#### [WHAT IS EXPECTED]
A verbatim restatement of the data, free of pictures, is what you should output.

#### [SUPPLIED INFORMATION]
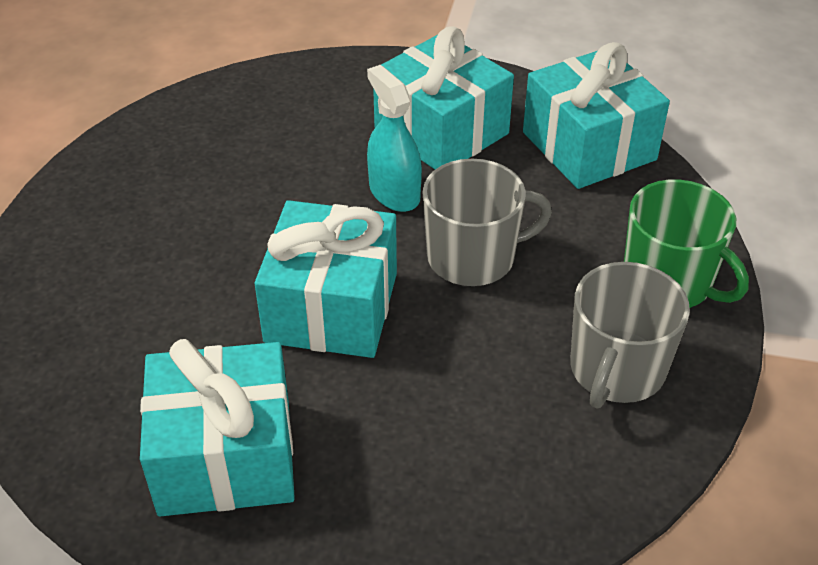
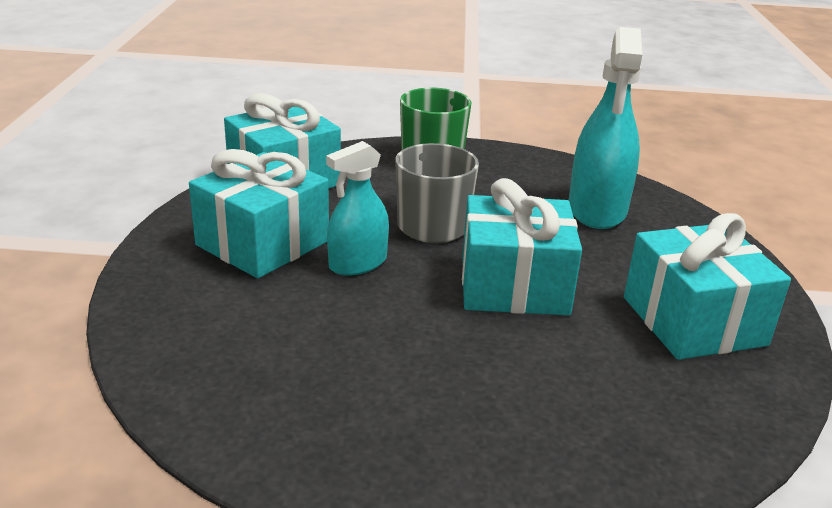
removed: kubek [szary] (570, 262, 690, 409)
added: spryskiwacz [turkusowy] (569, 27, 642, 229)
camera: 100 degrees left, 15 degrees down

#### [YOUR RESPONSE]
removed: kubek [szary] (570, 262, 690, 409)
added: spryskiwacz [turkusowy] (569, 27, 642, 229)
camera: 100 degrees left, 15 degrees down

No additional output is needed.